Image change detection data
....................

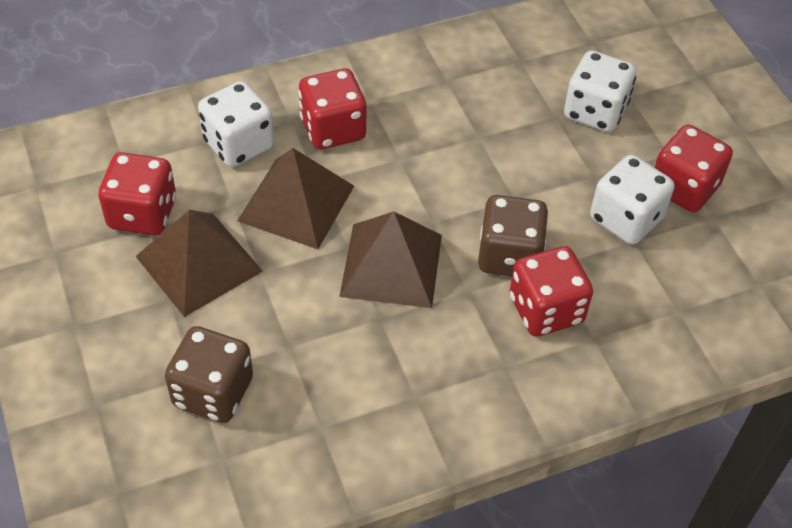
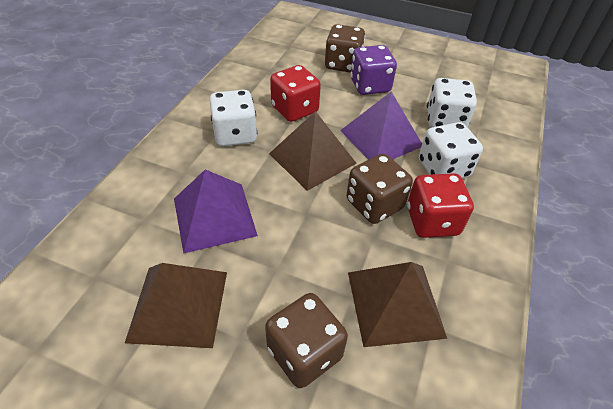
brown dice: 2 -> 3
purple dice: 0 -> 1
purple pyramid: 0 -> 2
red dice: 4 -> 2

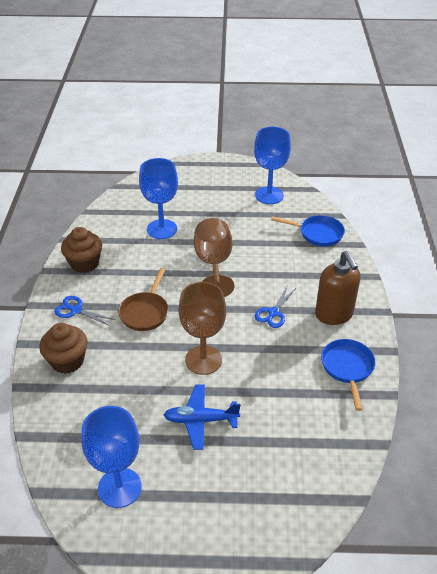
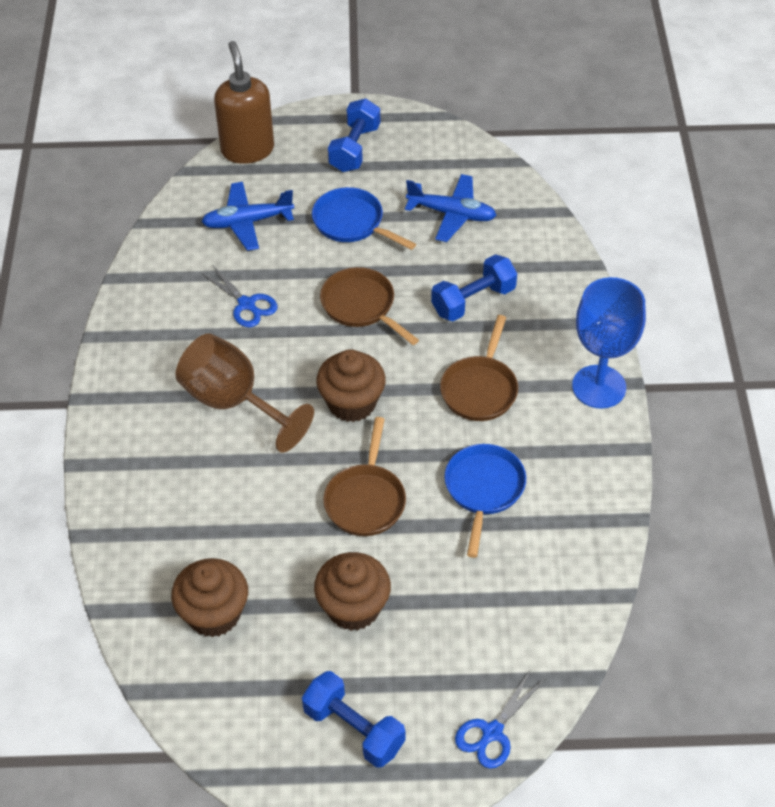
blue dumbbell: 0 -> 3
blue goblet: 3 -> 1
blue plane: 1 -> 2
brown cupcake: 2 -> 3
brown goblet: 2 -> 1
brown pan: 1 -> 3

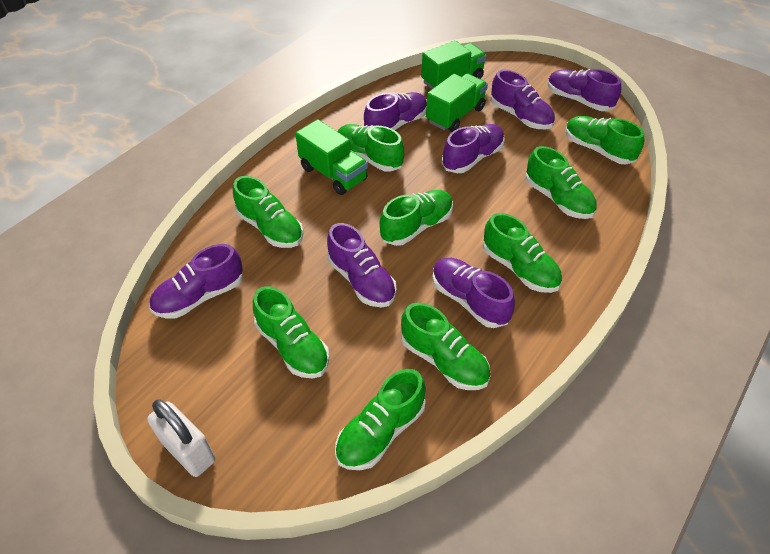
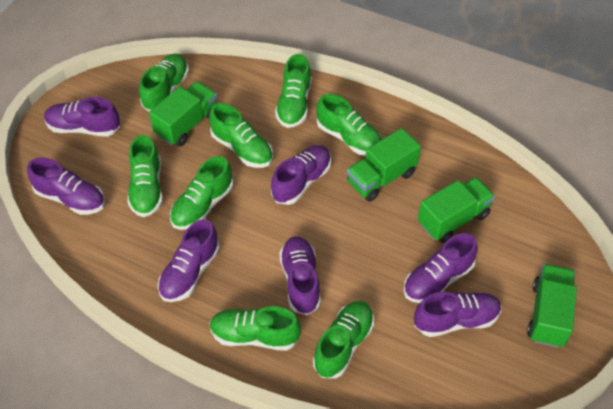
green shoe: 9 -> 8
green truck: 3 -> 4
white padlock: 1 -> 0

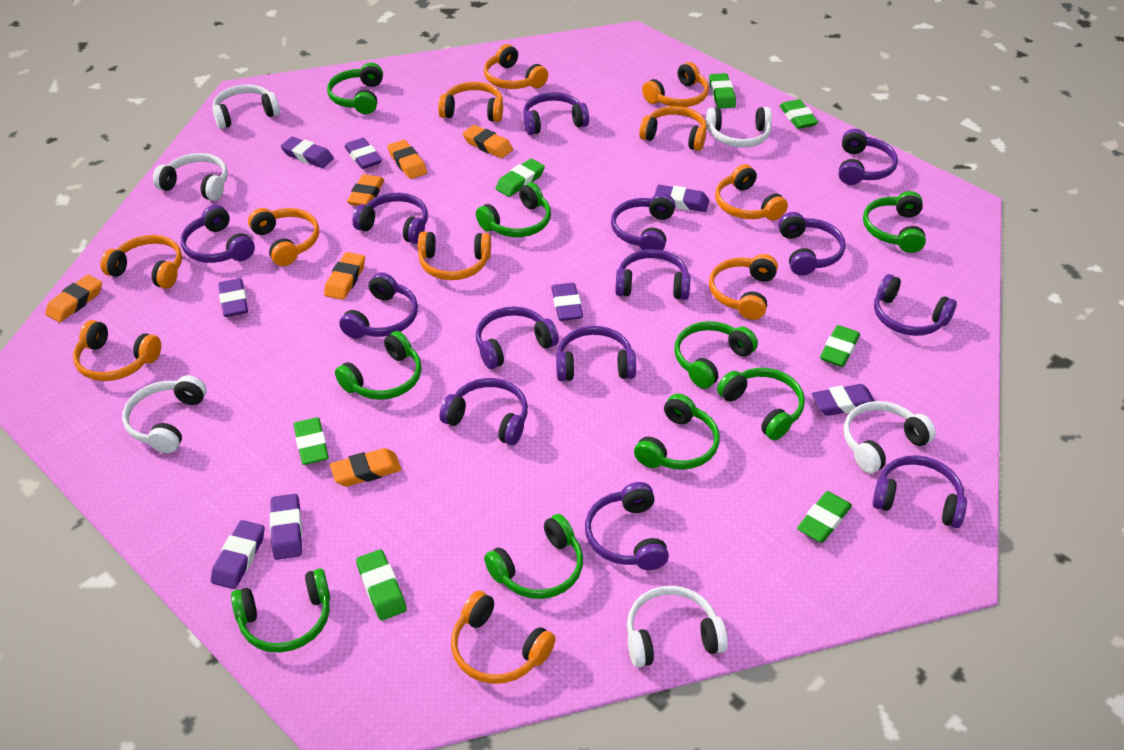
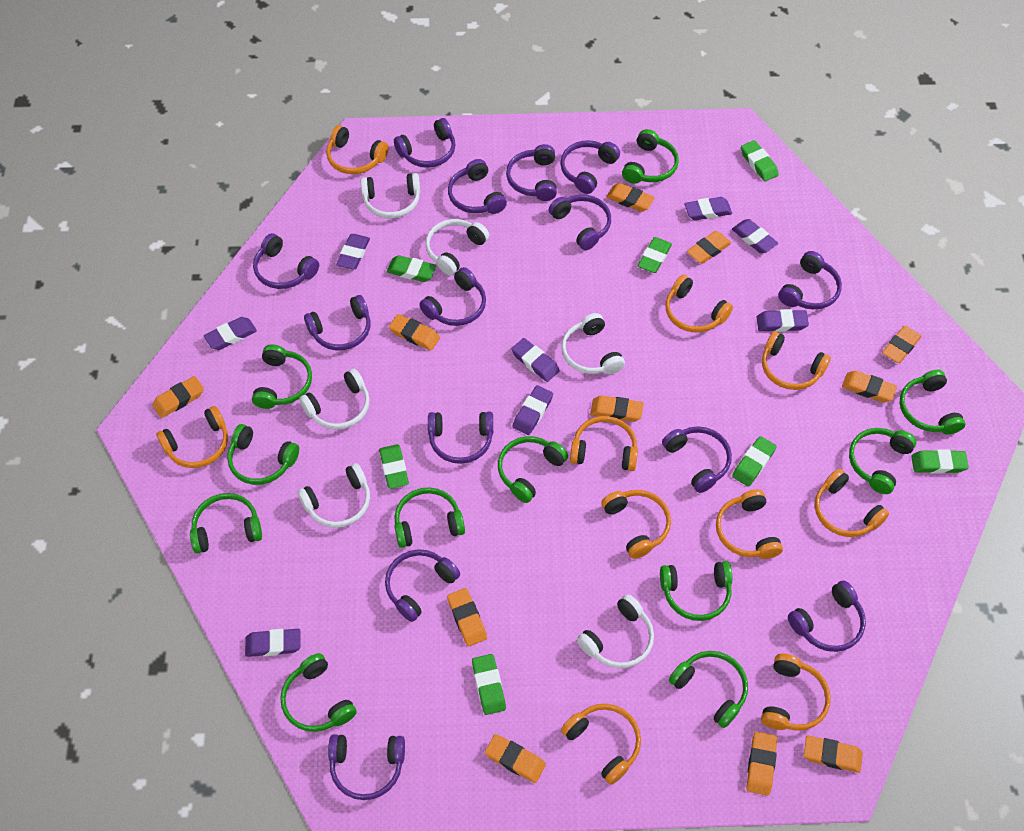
green headphones: 9 -> 11
orange eraser: 6 -> 11
orange headphones: 11 -> 10

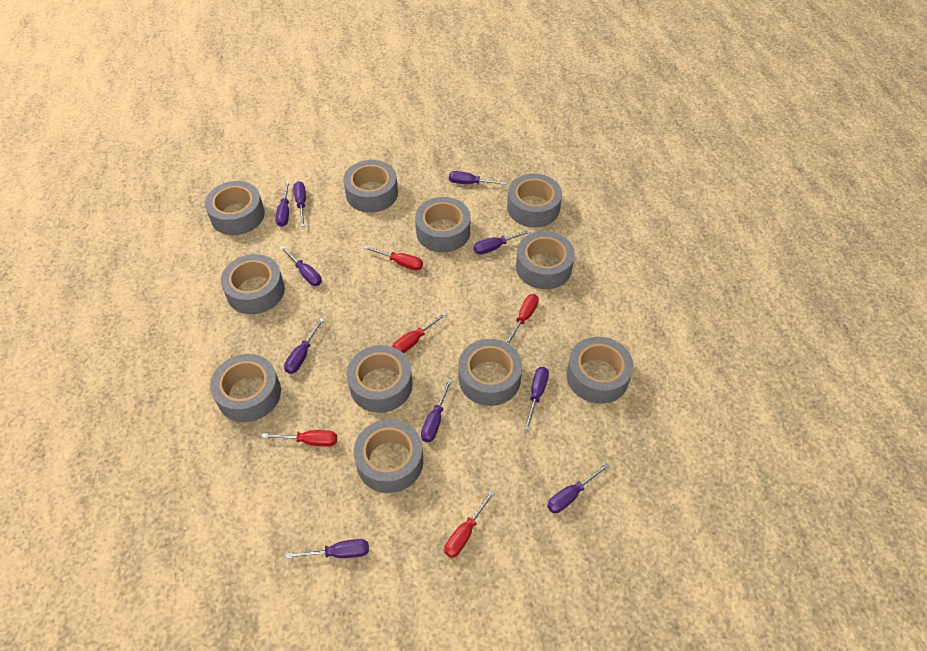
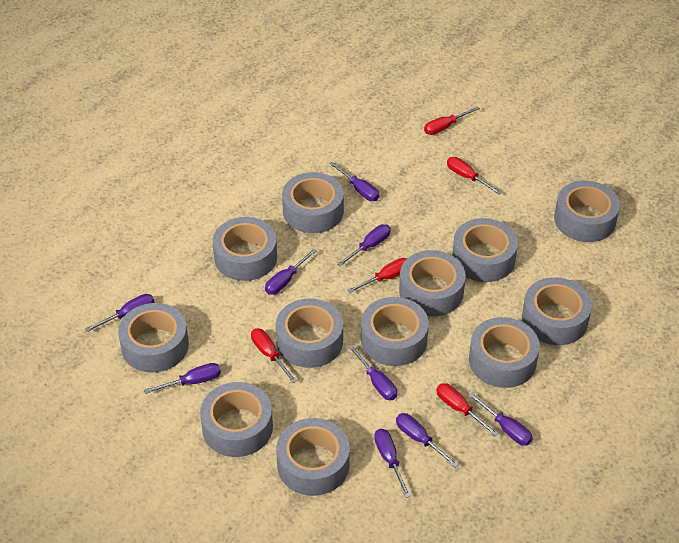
grey tape: 11 -> 12
purple screwdriver: 10 -> 9

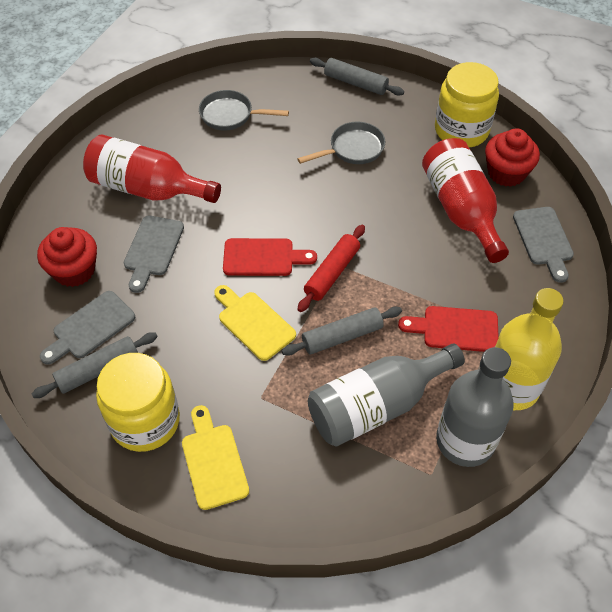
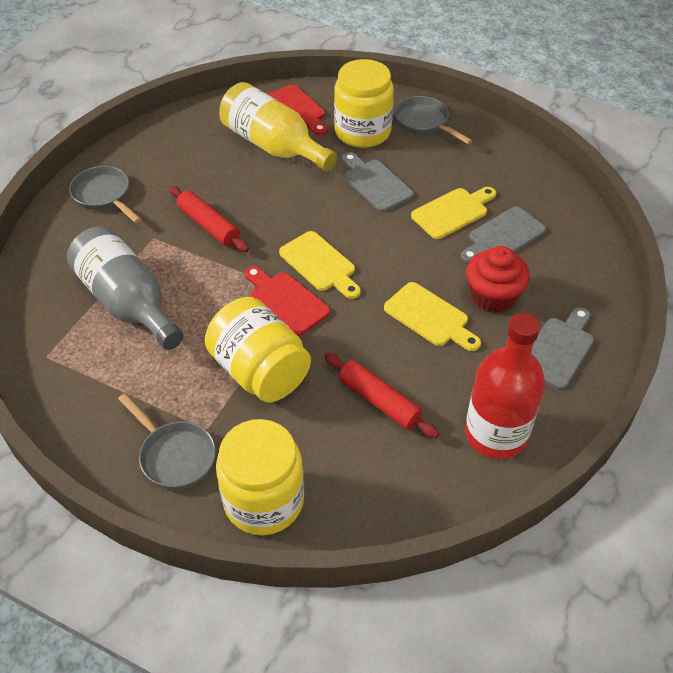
grey bottle: 2 -> 1
grey pan: 2 -> 3
grey rolling pin: 3 -> 0
red bottle: 2 -> 1
red cupcake: 2 -> 1
red rolling pin: 1 -> 2
yellow cutting board: 2 -> 3
yellow jar: 2 -> 3

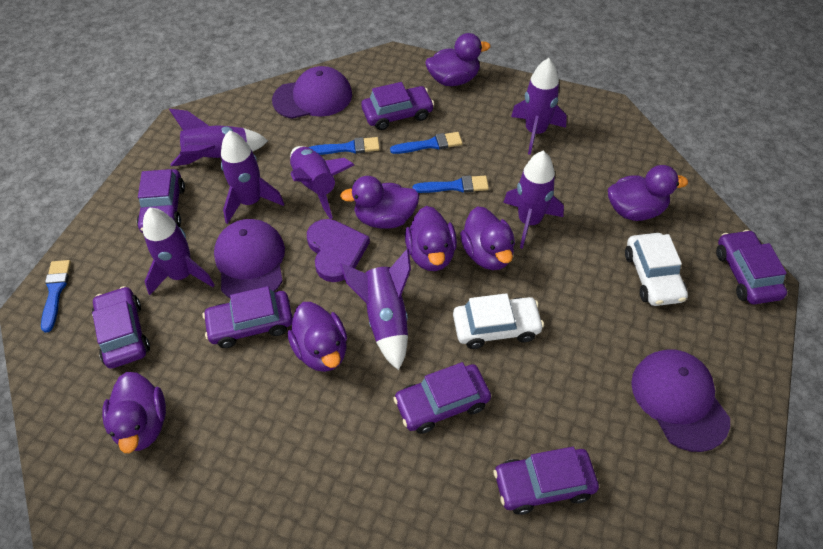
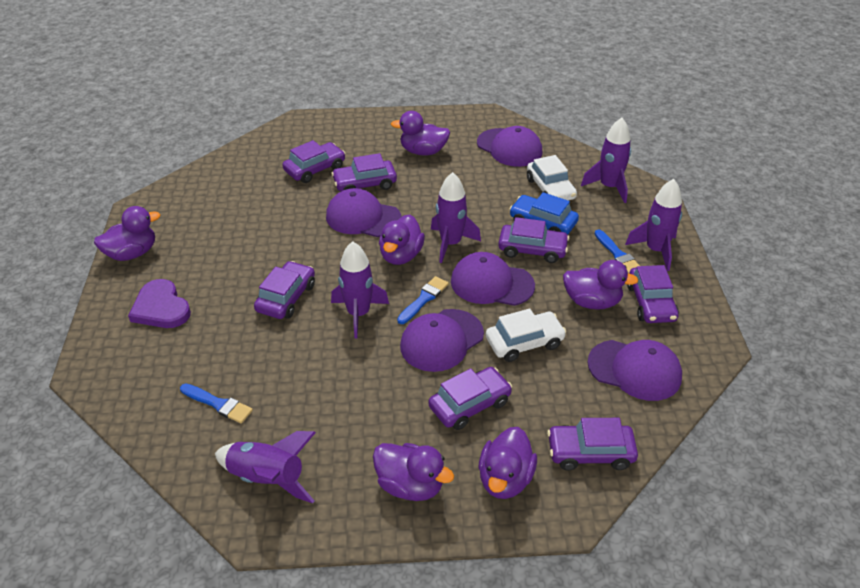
blue brush: 4 -> 3
blue car: 0 -> 1
purple cap: 3 -> 5
purple duck: 7 -> 6
purple rocket: 7 -> 5

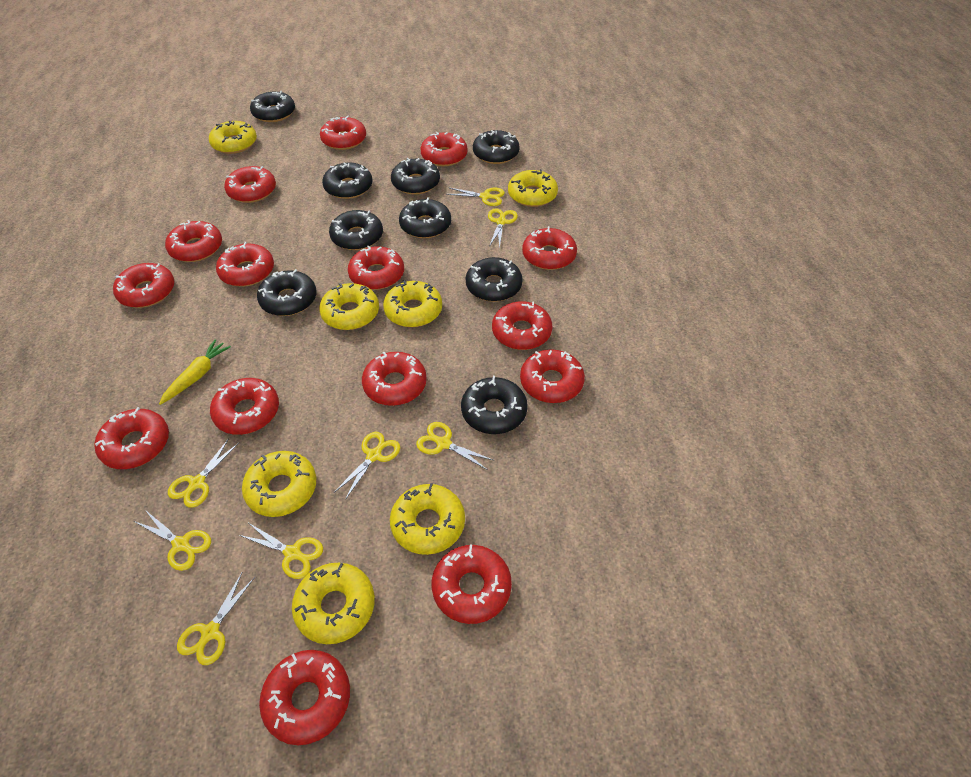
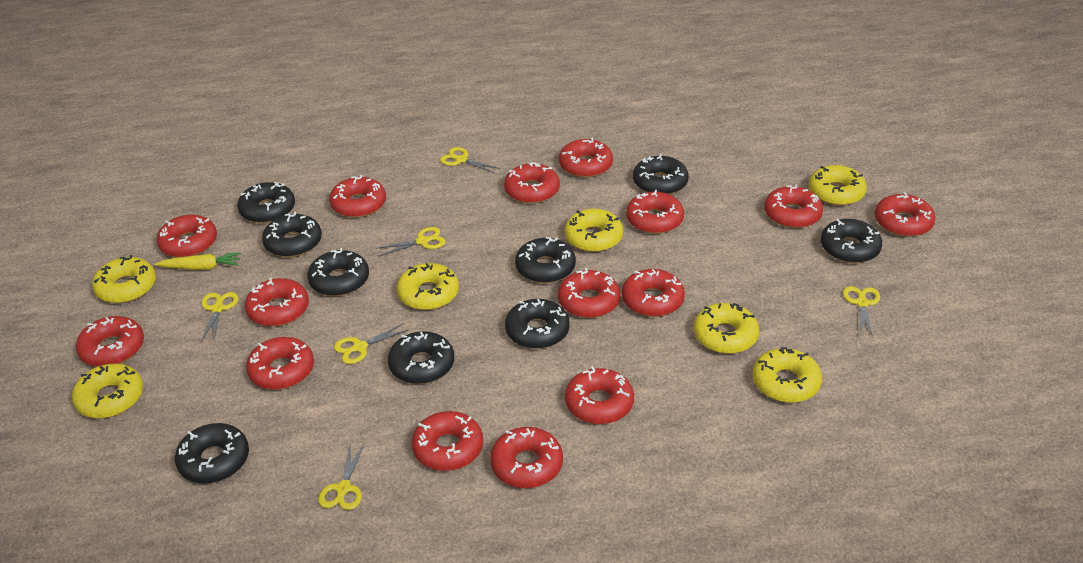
yellow scissors: 8 -> 6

....................

Required action
Copy out every line of the data above, taking care to leave the pictures out.

Written solution
brown dice: 2 -> 3
purple dice: 0 -> 1
purple pyramid: 0 -> 2
red dice: 4 -> 2

blue dumbbell: 0 -> 3
blue goblet: 3 -> 1
blue plane: 1 -> 2
brown cupcake: 2 -> 3
brown goblet: 2 -> 1
brown pan: 1 -> 3

green shoe: 9 -> 8
green truck: 3 -> 4
white padlock: 1 -> 0

green headphones: 9 -> 11
orange eraser: 6 -> 11
orange headphones: 11 -> 10

grey tape: 11 -> 12
purple screwdriver: 10 -> 9

grey bottle: 2 -> 1
grey pan: 2 -> 3
grey rolling pin: 3 -> 0
red bottle: 2 -> 1
red cupcake: 2 -> 1
red rolling pin: 1 -> 2
yellow cutting board: 2 -> 3
yellow jar: 2 -> 3

blue brush: 4 -> 3
blue car: 0 -> 1
purple cap: 3 -> 5
purple duck: 7 -> 6
purple rocket: 7 -> 5

yellow scissors: 8 -> 6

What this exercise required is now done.